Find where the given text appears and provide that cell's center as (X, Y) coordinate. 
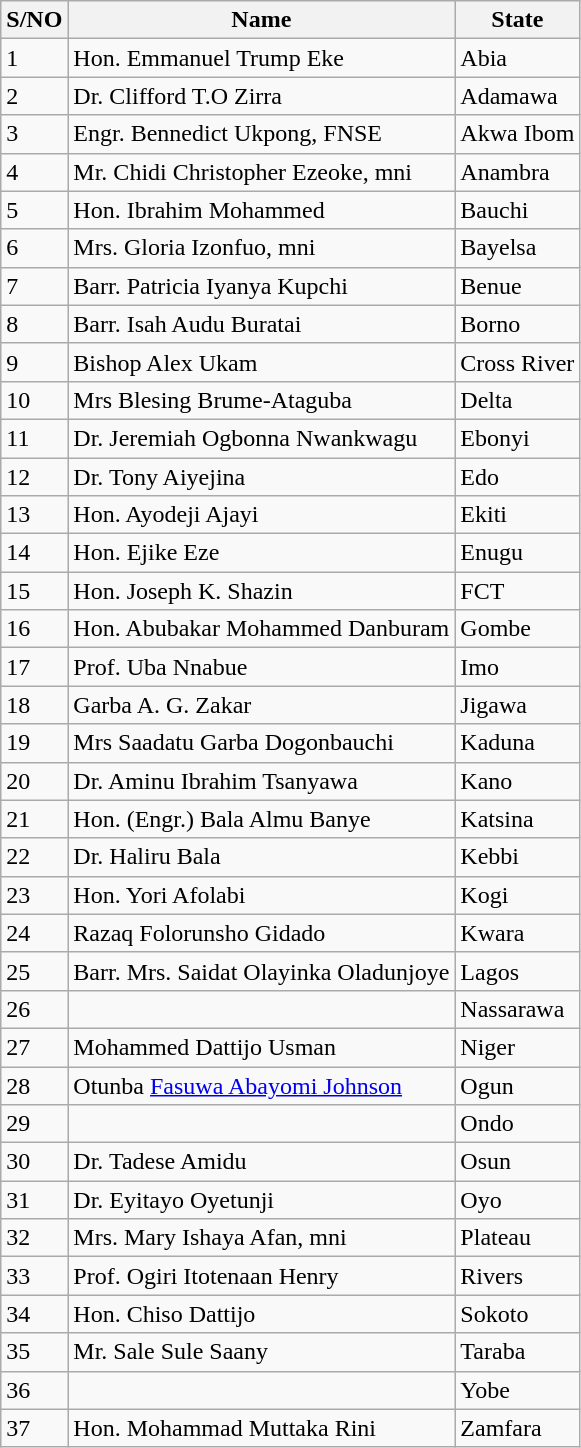
32 (34, 1238)
Anambra (518, 172)
Oyo (518, 1200)
Hon. Ejike Eze (262, 553)
Dr. Jeremiah Ogbonna Nwankwagu (262, 438)
30 (34, 1162)
Barr. Isah Audu Buratai (262, 324)
29 (34, 1124)
Kogi (518, 895)
Yobe (518, 1390)
8 (34, 324)
2 (34, 96)
Hon. Yori Afolabi (262, 895)
Katsina (518, 819)
Bayelsa (518, 248)
Mohammed Dattijo Usman (262, 1047)
Ebonyi (518, 438)
Mrs Blesing Brume-Ataguba (262, 400)
10 (34, 400)
Ogun (518, 1085)
Kaduna (518, 743)
17 (34, 667)
Delta (518, 400)
27 (34, 1047)
37 (34, 1428)
4 (34, 172)
Hon. Chiso Dattijo (262, 1314)
28 (34, 1085)
Barr. Mrs. Saidat Olayinka Oladunjoye (262, 971)
35 (34, 1352)
Kebbi (518, 857)
Benue (518, 286)
Barr. Patricia Iyanya Kupchi (262, 286)
Adamawa (518, 96)
Bishop Alex Ukam (262, 362)
Akwa Ibom (518, 134)
Mr. Sale Sule Saany (262, 1352)
12 (34, 477)
Otunba Fasuwa Abayomi Johnson (262, 1085)
3 (34, 134)
Jigawa (518, 705)
Mrs. Mary Ishaya Afan, mni (262, 1238)
31 (34, 1200)
Dr. Tadese Amidu (262, 1162)
Razaq Folorunsho Gidado (262, 933)
1 (34, 58)
S/NO (34, 20)
26 (34, 1009)
6 (34, 248)
34 (34, 1314)
36 (34, 1390)
19 (34, 743)
24 (34, 933)
Dr. Aminu Ibrahim Tsanyawa (262, 781)
Garba A. G. Zakar (262, 705)
Kano (518, 781)
5 (34, 210)
Borno (518, 324)
33 (34, 1276)
Gombe (518, 629)
Hon. Abubakar Mohammed Danburam (262, 629)
Zamfara (518, 1428)
Name (262, 20)
13 (34, 515)
Ekiti (518, 515)
15 (34, 591)
Dr. Tony Aiyejina (262, 477)
23 (34, 895)
Cross River (518, 362)
Dr. Haliru Bala (262, 857)
7 (34, 286)
Mrs Saadatu Garba Dogonbauchi (262, 743)
FCT (518, 591)
Mrs. Gloria Izonfuo, mni (262, 248)
Nassarawa (518, 1009)
14 (34, 553)
Kwara (518, 933)
Prof. Uba Nnabue (262, 667)
11 (34, 438)
18 (34, 705)
Osun (518, 1162)
Hon. Ayodeji Ajayi (262, 515)
Imo (518, 667)
State (518, 20)
Lagos (518, 971)
Engr. Bennedict Ukpong, FNSE (262, 134)
Bauchi (518, 210)
21 (34, 819)
Sokoto (518, 1314)
Plateau (518, 1238)
Enugu (518, 553)
9 (34, 362)
Taraba (518, 1352)
Dr. Clifford T.O Zirra (262, 96)
16 (34, 629)
Hon. (Engr.) Bala Almu Banye (262, 819)
Hon. Emmanuel Trump Eke (262, 58)
20 (34, 781)
Dr. Eyitayo Oyetunji (262, 1200)
Hon. Joseph K. Shazin (262, 591)
22 (34, 857)
Niger (518, 1047)
Prof. Ogiri Itotenaan Henry (262, 1276)
Mr. Chidi Christopher Ezeoke, mni (262, 172)
25 (34, 971)
Abia (518, 58)
Edo (518, 477)
Hon. Ibrahim Mohammed (262, 210)
Hon. Mohammad Muttaka Rini (262, 1428)
Ondo (518, 1124)
Rivers (518, 1276)
Find where the given text appears and provide that cell's center as [X, Y] coordinate. 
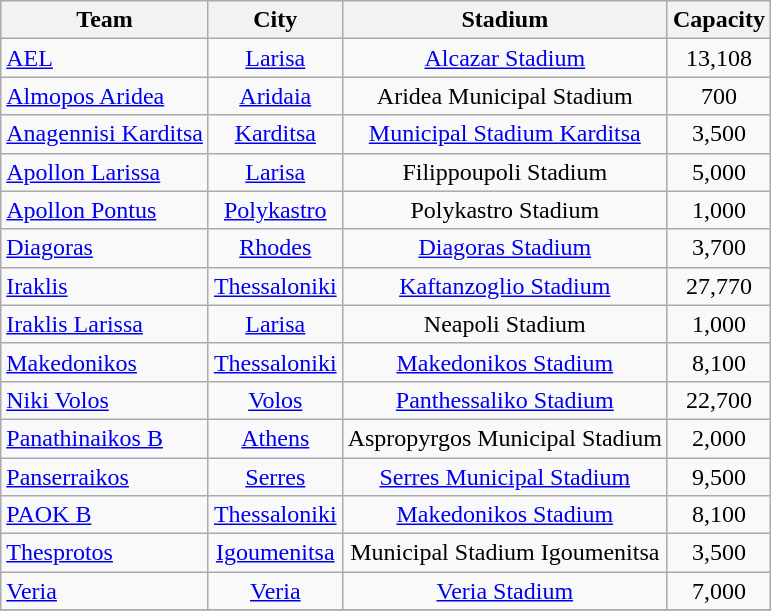
Makedonikos [105, 362]
PAOK B [105, 515]
Niki Volos [105, 400]
Rhodes [275, 248]
27,770 [718, 286]
3,700 [718, 248]
Polykastro Stadium [504, 210]
Anagennisi Karditsa [105, 134]
Capacity [718, 20]
Iraklis Larissa [105, 324]
Panthessaliko Stadium [504, 400]
Iraklis [105, 286]
Panathinaikos B [105, 438]
Alcazar Stadium [504, 58]
Diagoras [105, 248]
Apollon Larissa [105, 172]
Municipal Stadium Karditsa [504, 134]
9,500 [718, 477]
Athens [275, 438]
Apollon Pontus [105, 210]
Serres [275, 477]
700 [718, 96]
Panserraikos [105, 477]
Team [105, 20]
5,000 [718, 172]
Volos [275, 400]
Karditsa [275, 134]
Almopos Aridea [105, 96]
Kaftanzoglio Stadium [504, 286]
Aspropyrgos Municipal Stadium [504, 438]
7,000 [718, 591]
13,108 [718, 58]
Filippoupoli Stadium [504, 172]
Veria Stadium [504, 591]
Diagoras Stadium [504, 248]
Thesprotos [105, 553]
AEL [105, 58]
2,000 [718, 438]
Aridea Municipal Stadium [504, 96]
Aridaia [275, 96]
Neapoli Stadium [504, 324]
Igoumenitsa [275, 553]
City [275, 20]
Polykastro [275, 210]
Municipal Stadium Igoumenitsa [504, 553]
22,700 [718, 400]
Serres Municipal Stadium [504, 477]
Stadium [504, 20]
From the cell containing the given text, extract its center point as (X, Y) coordinate. 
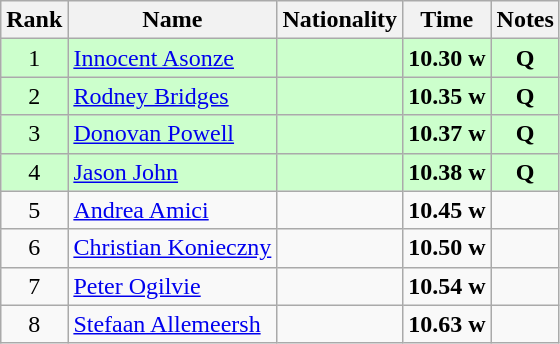
5 (34, 210)
Donovan Powell (172, 134)
10.37 w (447, 134)
6 (34, 248)
Andrea Amici (172, 210)
Jason John (172, 172)
10.54 w (447, 286)
8 (34, 324)
Rank (34, 20)
Innocent Asonze (172, 58)
10.50 w (447, 248)
10.35 w (447, 96)
Notes (525, 20)
2 (34, 96)
10.38 w (447, 172)
Name (172, 20)
3 (34, 134)
Christian Konieczny (172, 248)
7 (34, 286)
10.45 w (447, 210)
Stefaan Allemeersh (172, 324)
Nationality (340, 20)
10.30 w (447, 58)
1 (34, 58)
4 (34, 172)
10.63 w (447, 324)
Peter Ogilvie (172, 286)
Rodney Bridges (172, 96)
Time (447, 20)
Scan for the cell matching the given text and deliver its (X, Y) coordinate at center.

-*-

* TO DO
Please rewrite all of the data above with "Nationality" changed to "Country" and every other line left unchanged. Omit the pictures from your answer.

* FULL OUTPUT
Find where the given text appears and provide that cell's center as (X, Y) coordinate. 
32 (34, 1238)
Anambra (518, 172)
Oyo (518, 1200)
Hon. Ejike Eze (262, 553)
Dr. Jeremiah Ogbonna Nwankwagu (262, 438)
30 (34, 1162)
Barr. Isah Audu Buratai (262, 324)
29 (34, 1124)
Kogi (518, 895)
Yobe (518, 1390)
8 (34, 324)
2 (34, 96)
Hon. Yori Afolabi (262, 895)
Katsina (518, 819)
Bayelsa (518, 248)
Mohammed Dattijo Usman (262, 1047)
Ebonyi (518, 438)
Mrs Blesing Brume-Ataguba (262, 400)
10 (34, 400)
Ogun (518, 1085)
Kaduna (518, 743)
17 (34, 667)
Delta (518, 400)
27 (34, 1047)
37 (34, 1428)
4 (34, 172)
Hon. Chiso Dattijo (262, 1314)
28 (34, 1085)
Barr. Mrs. Saidat Olayinka Oladunjoye (262, 971)
35 (34, 1352)
Kebbi (518, 857)
Benue (518, 286)
Barr. Patricia Iyanya Kupchi (262, 286)
Adamawa (518, 96)
Bishop Alex Ukam (262, 362)
Akwa Ibom (518, 134)
Mr. Sale Sule Saany (262, 1352)
12 (34, 477)
Otunba Fasuwa Abayomi Johnson (262, 1085)
3 (34, 134)
Jigawa (518, 705)
Mrs. Mary Ishaya Afan, mni (262, 1238)
31 (34, 1200)
Dr. Tadese Amidu (262, 1162)
Razaq Folorunsho Gidado (262, 933)
1 (34, 58)
S/NO (34, 20)
26 (34, 1009)
6 (34, 248)
34 (34, 1314)
36 (34, 1390)
19 (34, 743)
24 (34, 933)
Dr. Aminu Ibrahim Tsanyawa (262, 781)
Garba A. G. Zakar (262, 705)
Kano (518, 781)
5 (34, 210)
Borno (518, 324)
33 (34, 1276)
Gombe (518, 629)
Hon. Abubakar Mohammed Danburam (262, 629)
Zamfara (518, 1428)
Name (262, 20)
13 (34, 515)
Ekiti (518, 515)
15 (34, 591)
Dr. Tony Aiyejina (262, 477)
23 (34, 895)
Cross River (518, 362)
Dr. Haliru Bala (262, 857)
7 (34, 286)
Mrs Saadatu Garba Dogonbauchi (262, 743)
FCT (518, 591)
Mrs. Gloria Izonfuo, mni (262, 248)
Nassarawa (518, 1009)
14 (34, 553)
Kwara (518, 933)
Prof. Uba Nnabue (262, 667)
11 (34, 438)
18 (34, 705)
Osun (518, 1162)
Hon. Ayodeji Ajayi (262, 515)
Imo (518, 667)
State (518, 20)
Lagos (518, 971)
Engr. Bennedict Ukpong, FNSE (262, 134)
Bauchi (518, 210)
21 (34, 819)
Sokoto (518, 1314)
Plateau (518, 1238)
Enugu (518, 553)
9 (34, 362)
Taraba (518, 1352)
Dr. Clifford T.O Zirra (262, 96)
16 (34, 629)
Hon. (Engr.) Bala Almu Banye (262, 819)
Hon. Emmanuel Trump Eke (262, 58)
20 (34, 781)
Dr. Eyitayo Oyetunji (262, 1200)
Hon. Joseph K. Shazin (262, 591)
22 (34, 857)
Niger (518, 1047)
Prof. Ogiri Itotenaan Henry (262, 1276)
Mr. Chidi Christopher Ezeoke, mni (262, 172)
25 (34, 971)
Abia (518, 58)
Edo (518, 477)
Hon. Ibrahim Mohammed (262, 210)
Hon. Mohammad Muttaka Rini (262, 1428)
Ondo (518, 1124)
Rivers (518, 1276)
Find where the given text appears and provide that cell's center as [X, Y] coordinate. 
Makedonikos [105, 362]
PAOK B [105, 515]
Niki Volos [105, 400]
Rhodes [275, 248]
27,770 [718, 286]
3,700 [718, 248]
Polykastro Stadium [504, 210]
Anagennisi Karditsa [105, 134]
Capacity [718, 20]
Iraklis Larissa [105, 324]
Panthessaliko Stadium [504, 400]
Iraklis [105, 286]
Panathinaikos B [105, 438]
Alcazar Stadium [504, 58]
Diagoras [105, 248]
Apollon Larissa [105, 172]
Municipal Stadium Karditsa [504, 134]
9,500 [718, 477]
Athens [275, 438]
Apollon Pontus [105, 210]
Serres [275, 477]
700 [718, 96]
Panserraikos [105, 477]
Team [105, 20]
5,000 [718, 172]
Volos [275, 400]
Karditsa [275, 134]
Almopos Aridea [105, 96]
Kaftanzoglio Stadium [504, 286]
Aspropyrgos Municipal Stadium [504, 438]
7,000 [718, 591]
13,108 [718, 58]
Filippoupoli Stadium [504, 172]
Veria Stadium [504, 591]
Diagoras Stadium [504, 248]
Thesprotos [105, 553]
AEL [105, 58]
2,000 [718, 438]
Aridea Municipal Stadium [504, 96]
Aridaia [275, 96]
Neapoli Stadium [504, 324]
Igoumenitsa [275, 553]
City [275, 20]
Polykastro [275, 210]
Municipal Stadium Igoumenitsa [504, 553]
22,700 [718, 400]
Serres Municipal Stadium [504, 477]
Stadium [504, 20]
From the cell containing the given text, extract its center point as (X, Y) coordinate. 
5 (34, 210)
Donovan Powell (172, 134)
10.37 w (447, 134)
6 (34, 248)
Andrea Amici (172, 210)
Jason John (172, 172)
10.54 w (447, 286)
8 (34, 324)
Rank (34, 20)
Innocent Asonze (172, 58)
10.50 w (447, 248)
10.35 w (447, 96)
Notes (525, 20)
2 (34, 96)
10.38 w (447, 172)
Name (172, 20)
3 (34, 134)
Christian Konieczny (172, 248)
7 (34, 286)
10.45 w (447, 210)
Stefaan Allemeersh (172, 324)
Country (340, 20)
10.30 w (447, 58)
1 (34, 58)
4 (34, 172)
10.63 w (447, 324)
Peter Ogilvie (172, 286)
Rodney Bridges (172, 96)
Time (447, 20)
Scan for the cell matching the given text and deliver its (X, Y) coordinate at center.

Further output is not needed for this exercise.